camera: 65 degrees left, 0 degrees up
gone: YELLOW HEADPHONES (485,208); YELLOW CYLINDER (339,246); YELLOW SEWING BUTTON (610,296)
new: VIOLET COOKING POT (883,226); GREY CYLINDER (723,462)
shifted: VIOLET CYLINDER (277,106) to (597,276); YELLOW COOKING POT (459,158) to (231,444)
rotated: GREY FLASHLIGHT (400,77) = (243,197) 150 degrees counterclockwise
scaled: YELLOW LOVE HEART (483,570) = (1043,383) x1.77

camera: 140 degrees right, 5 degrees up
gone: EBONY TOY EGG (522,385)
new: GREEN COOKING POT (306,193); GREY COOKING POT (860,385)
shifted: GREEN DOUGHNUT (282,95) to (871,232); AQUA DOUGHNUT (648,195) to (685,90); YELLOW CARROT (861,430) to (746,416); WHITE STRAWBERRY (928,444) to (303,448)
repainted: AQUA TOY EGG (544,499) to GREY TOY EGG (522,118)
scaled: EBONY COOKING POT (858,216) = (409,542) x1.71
********************
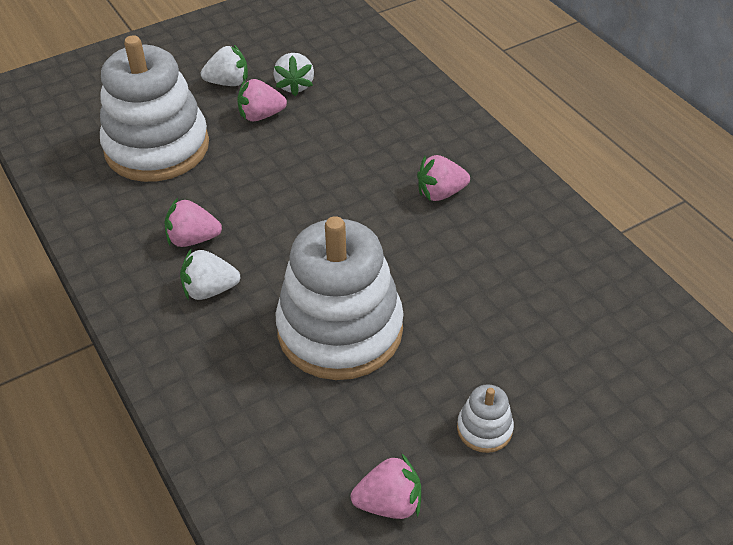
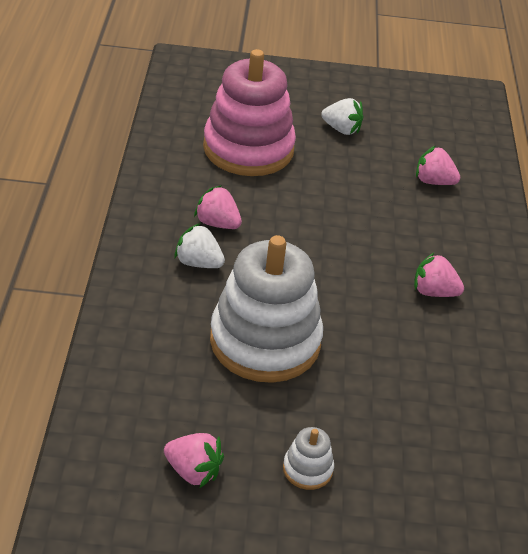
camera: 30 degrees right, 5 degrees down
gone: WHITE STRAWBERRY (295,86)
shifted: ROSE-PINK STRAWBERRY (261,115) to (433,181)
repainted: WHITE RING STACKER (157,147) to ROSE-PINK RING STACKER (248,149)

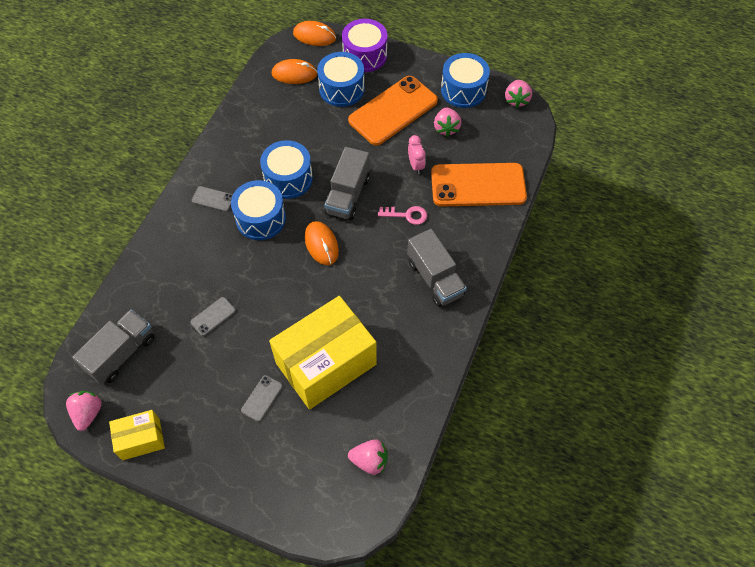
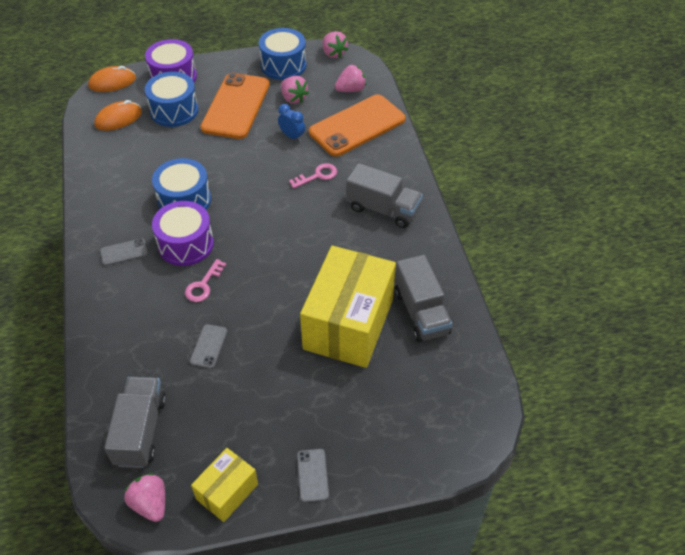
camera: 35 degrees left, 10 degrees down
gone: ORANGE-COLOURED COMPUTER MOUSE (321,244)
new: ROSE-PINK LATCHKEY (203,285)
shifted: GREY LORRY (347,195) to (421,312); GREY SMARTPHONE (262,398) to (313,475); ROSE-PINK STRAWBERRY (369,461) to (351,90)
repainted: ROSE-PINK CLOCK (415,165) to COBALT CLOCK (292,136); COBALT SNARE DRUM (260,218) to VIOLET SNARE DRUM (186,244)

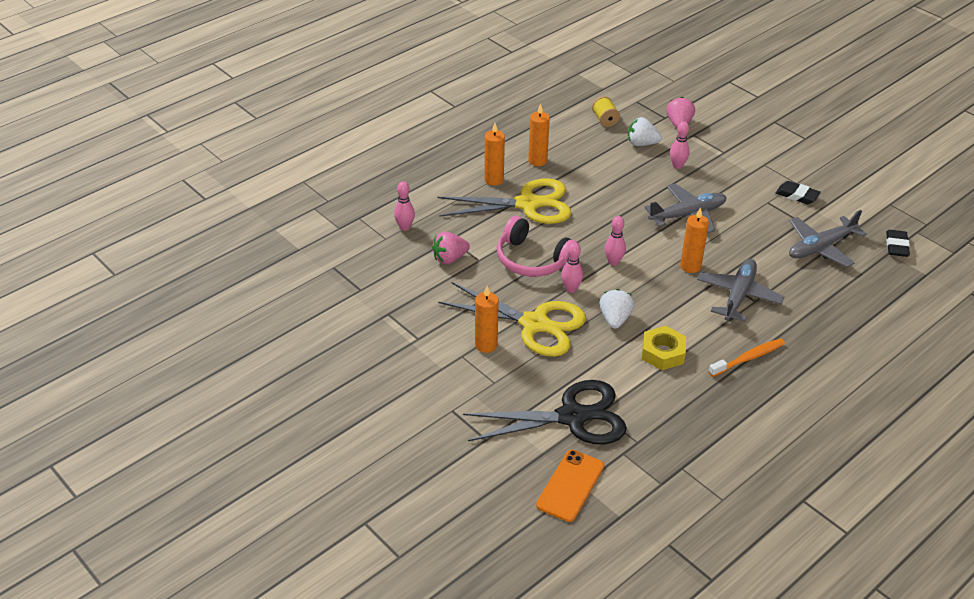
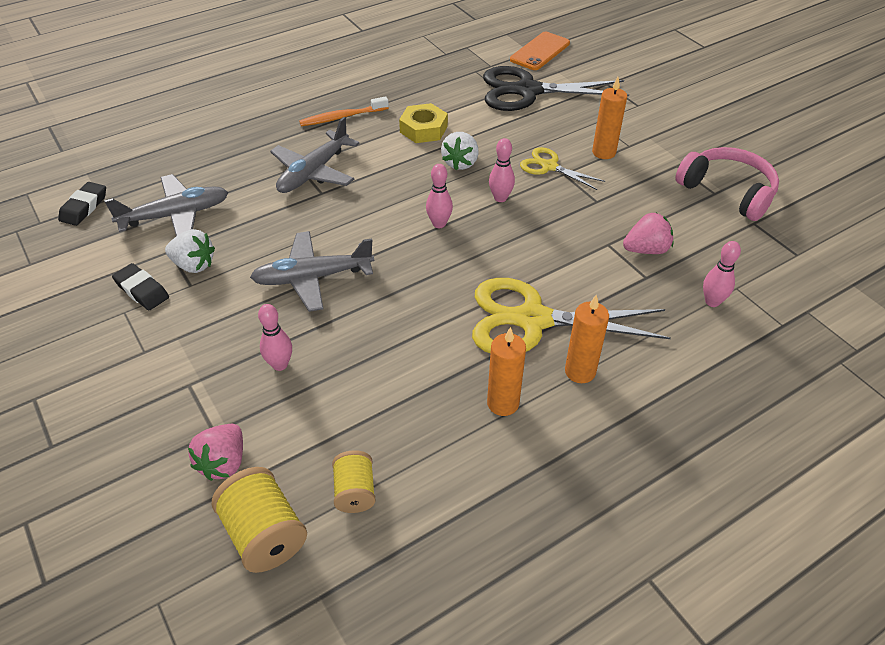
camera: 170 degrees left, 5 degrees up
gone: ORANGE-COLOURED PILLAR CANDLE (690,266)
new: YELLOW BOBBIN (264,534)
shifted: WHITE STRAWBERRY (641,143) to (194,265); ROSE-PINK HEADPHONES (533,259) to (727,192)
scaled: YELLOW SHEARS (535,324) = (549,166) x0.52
********************
- WORK TO COMPLETE
Every line above with the string "CYLINDER" in it needs to be copied.

- SOLUTION FOR THIS EXERCISE
gone: YELLOW HEADPHONES (485,208); YELLOW CYLINDER (339,246); YELLOW SEWING BUTTON (610,296)
new: VIOLET COOKING POT (883,226); GREY CYLINDER (723,462)
shifted: VIOLET CYLINDER (277,106) to (597,276); YELLOW COOKING POT (459,158) to (231,444)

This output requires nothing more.